# Your instructions
For each entry, repeat the text exactly and omit any picture it holds.

== Information supplied ==

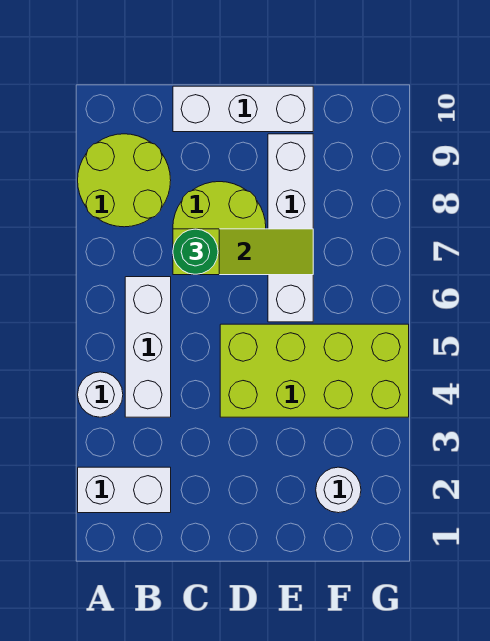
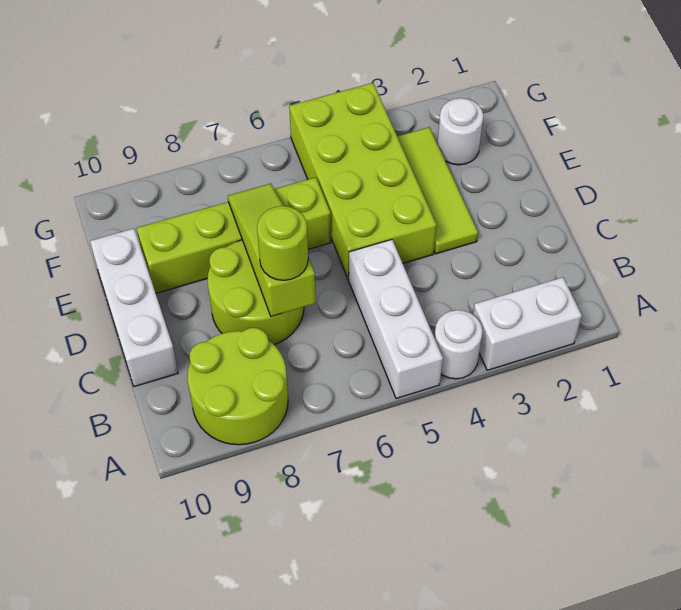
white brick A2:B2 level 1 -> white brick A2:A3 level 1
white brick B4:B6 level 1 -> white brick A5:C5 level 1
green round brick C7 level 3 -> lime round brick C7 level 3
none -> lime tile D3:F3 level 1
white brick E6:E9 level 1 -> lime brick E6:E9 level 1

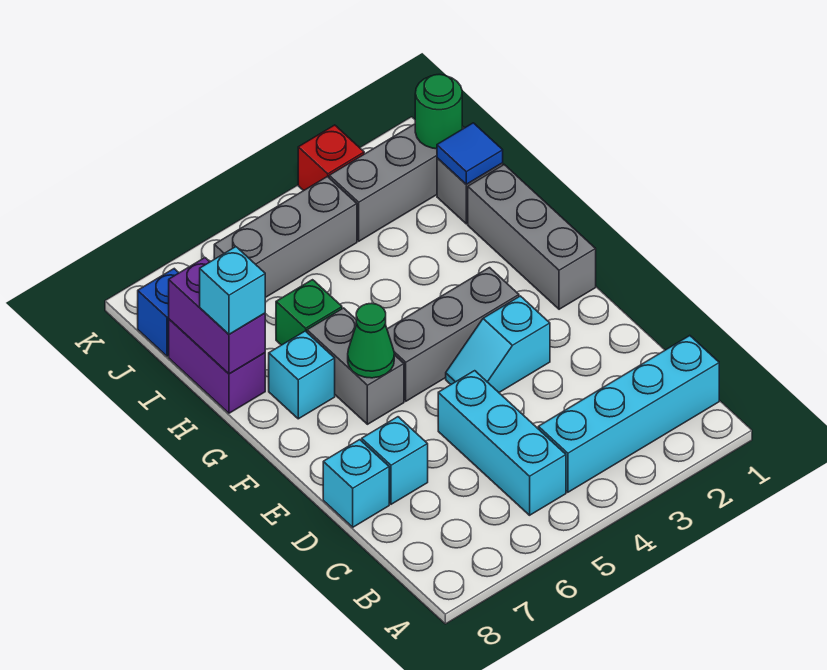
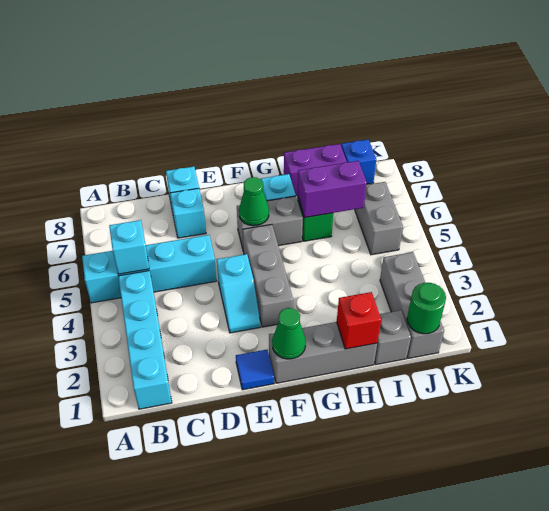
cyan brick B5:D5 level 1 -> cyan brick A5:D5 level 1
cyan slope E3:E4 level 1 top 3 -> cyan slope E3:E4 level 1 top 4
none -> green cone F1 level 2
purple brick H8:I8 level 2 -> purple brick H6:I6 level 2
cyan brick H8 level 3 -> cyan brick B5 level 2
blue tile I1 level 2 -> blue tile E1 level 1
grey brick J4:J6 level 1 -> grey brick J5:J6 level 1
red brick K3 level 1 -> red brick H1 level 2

===

# Task result
white brick A2:B2 level 1 -> white brick A2:A3 level 1
white brick B4:B6 level 1 -> white brick A5:C5 level 1
green round brick C7 level 3 -> lime round brick C7 level 3
none -> lime tile D3:F3 level 1
white brick E6:E9 level 1 -> lime brick E6:E9 level 1

cyan brick B5:D5 level 1 -> cyan brick A5:D5 level 1
cyan slope E3:E4 level 1 top 3 -> cyan slope E3:E4 level 1 top 4
none -> green cone F1 level 2
purple brick H8:I8 level 2 -> purple brick H6:I6 level 2
cyan brick H8 level 3 -> cyan brick B5 level 2
blue tile I1 level 2 -> blue tile E1 level 1
grey brick J4:J6 level 1 -> grey brick J5:J6 level 1
red brick K3 level 1 -> red brick H1 level 2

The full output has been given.